### DESCRIPTION OF THE TASK
Directions for the data below: repeat exactly the lines from the one with "white triangle: (118, 112)" through the one with "blue star: (158, 409) -> (285, 553), moved", both included, and omit all pictures.

[Extracted data entries]
"""

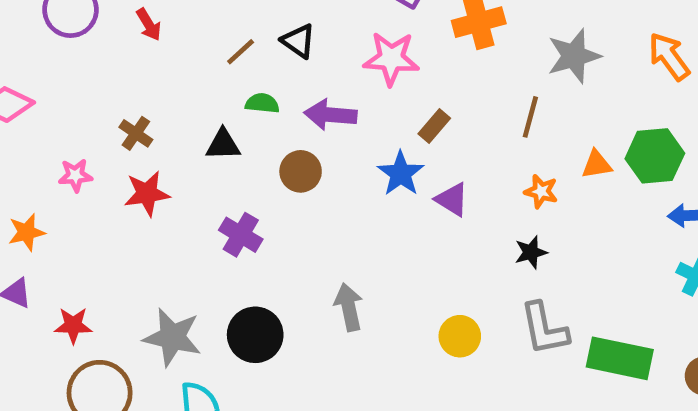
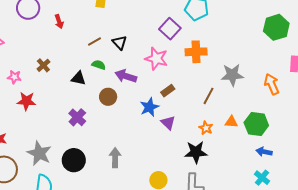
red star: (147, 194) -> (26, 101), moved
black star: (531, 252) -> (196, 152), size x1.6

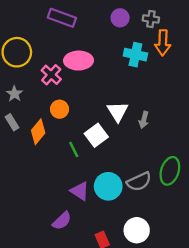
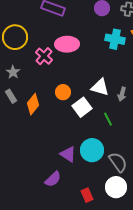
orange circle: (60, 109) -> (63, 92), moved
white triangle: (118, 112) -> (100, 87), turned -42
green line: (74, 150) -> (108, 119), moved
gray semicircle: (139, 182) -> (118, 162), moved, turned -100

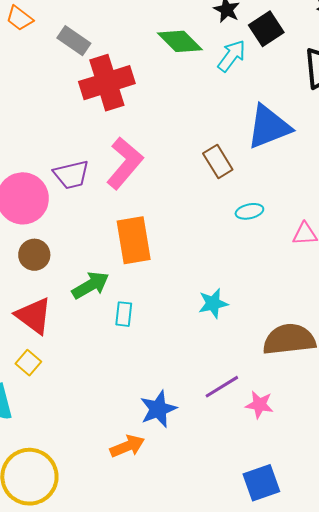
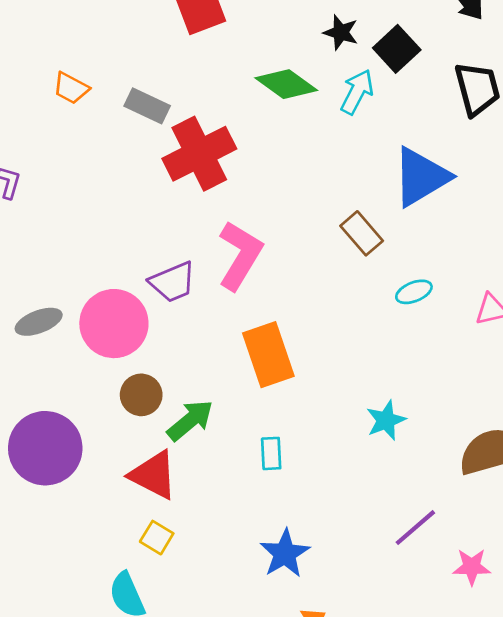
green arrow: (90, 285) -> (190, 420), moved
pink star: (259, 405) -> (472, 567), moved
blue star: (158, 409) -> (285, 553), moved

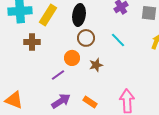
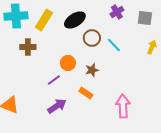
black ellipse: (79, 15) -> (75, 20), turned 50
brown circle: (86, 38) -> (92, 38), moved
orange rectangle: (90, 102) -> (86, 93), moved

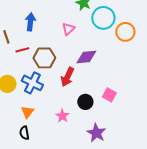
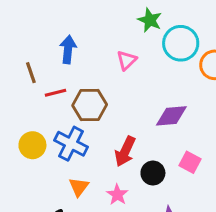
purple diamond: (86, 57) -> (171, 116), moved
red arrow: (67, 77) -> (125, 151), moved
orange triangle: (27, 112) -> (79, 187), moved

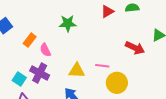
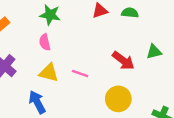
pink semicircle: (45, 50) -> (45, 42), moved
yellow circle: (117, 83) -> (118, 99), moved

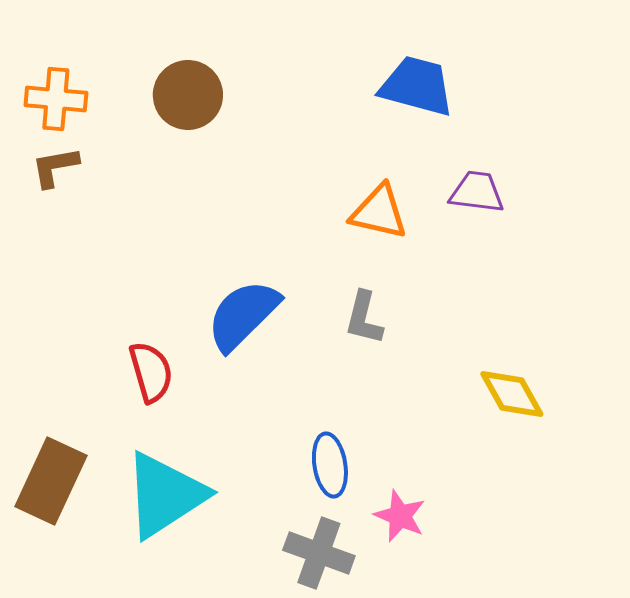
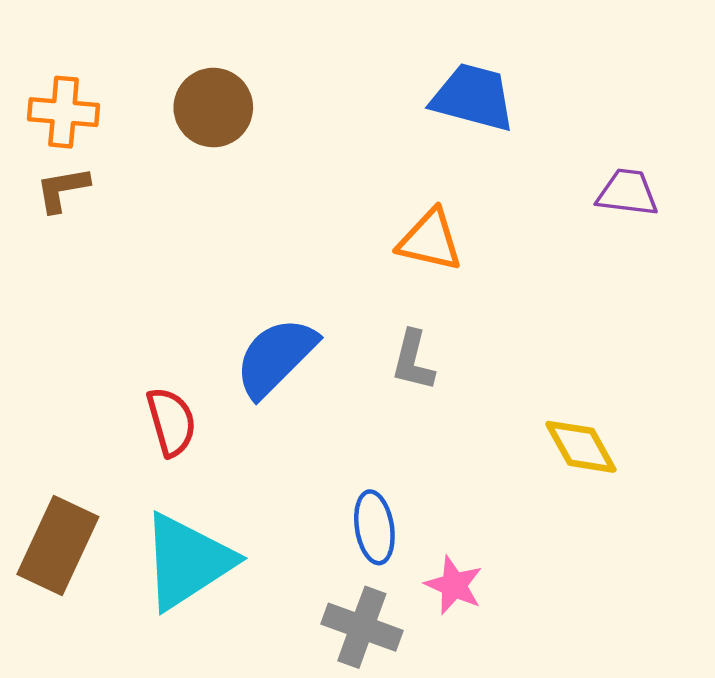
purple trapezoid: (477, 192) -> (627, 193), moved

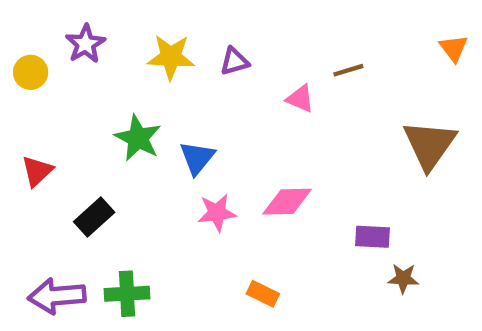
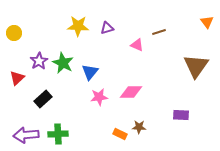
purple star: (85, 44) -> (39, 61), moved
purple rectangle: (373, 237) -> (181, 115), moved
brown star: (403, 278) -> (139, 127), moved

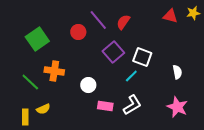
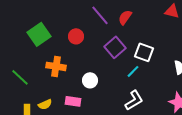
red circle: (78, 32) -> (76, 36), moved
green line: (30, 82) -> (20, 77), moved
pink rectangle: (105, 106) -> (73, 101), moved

"""

### EXERCISE SOLUTION
white triangle: (118, 112) -> (100, 87), turned -42
green line: (74, 150) -> (108, 119), moved
gray semicircle: (139, 182) -> (118, 162), moved, turned -100

green arrow: (90, 285) -> (190, 420), moved
pink star: (259, 405) -> (472, 567), moved
blue star: (158, 409) -> (285, 553), moved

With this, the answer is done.